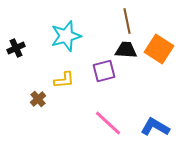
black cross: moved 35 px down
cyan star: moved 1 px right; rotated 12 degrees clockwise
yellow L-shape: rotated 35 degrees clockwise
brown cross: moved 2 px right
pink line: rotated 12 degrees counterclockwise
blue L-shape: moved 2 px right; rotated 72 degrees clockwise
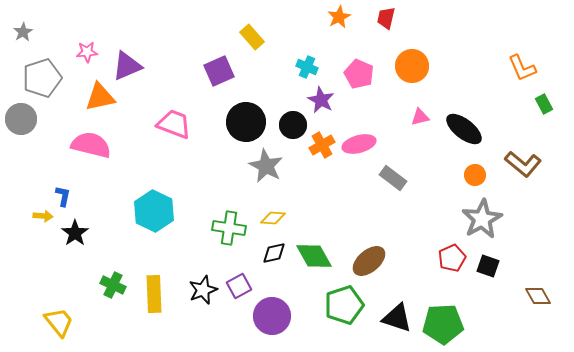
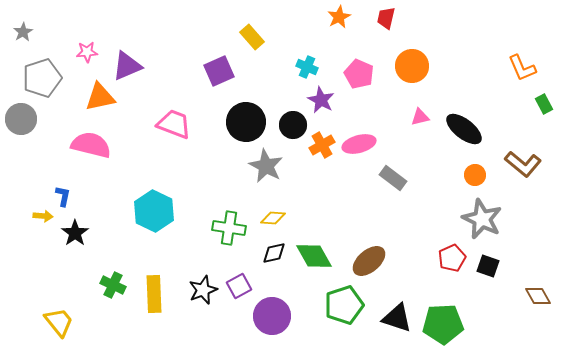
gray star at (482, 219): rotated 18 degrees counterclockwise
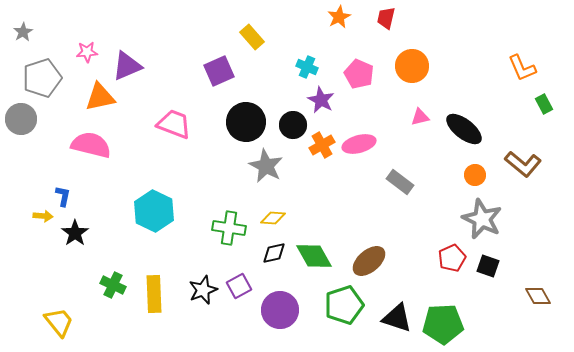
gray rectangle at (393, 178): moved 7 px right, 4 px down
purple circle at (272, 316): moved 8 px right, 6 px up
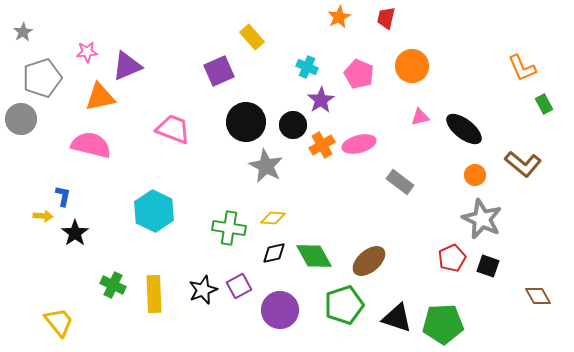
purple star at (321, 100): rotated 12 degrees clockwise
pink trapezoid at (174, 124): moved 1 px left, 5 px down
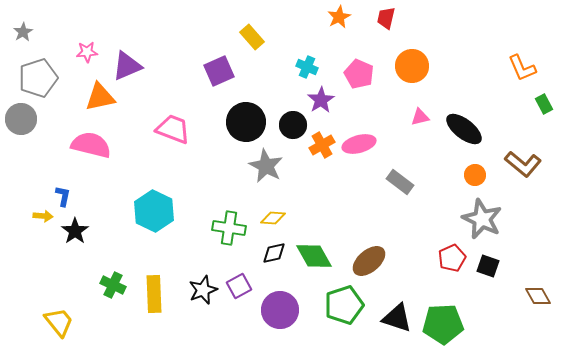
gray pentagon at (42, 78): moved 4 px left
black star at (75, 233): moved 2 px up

== == ==

_Task directions_:
Please copy the listing from the line with "purple star at" through the end of the listing, swapping "moved" for "shifted" and leaving everything else unchanged. Omit the pictures from your answer.

_Output for this task_:
purple star at (321, 100): rotated 12 degrees clockwise
pink trapezoid at (174, 124): shifted 1 px left, 5 px down
gray pentagon at (42, 78): shifted 4 px left
black star at (75, 233): shifted 2 px up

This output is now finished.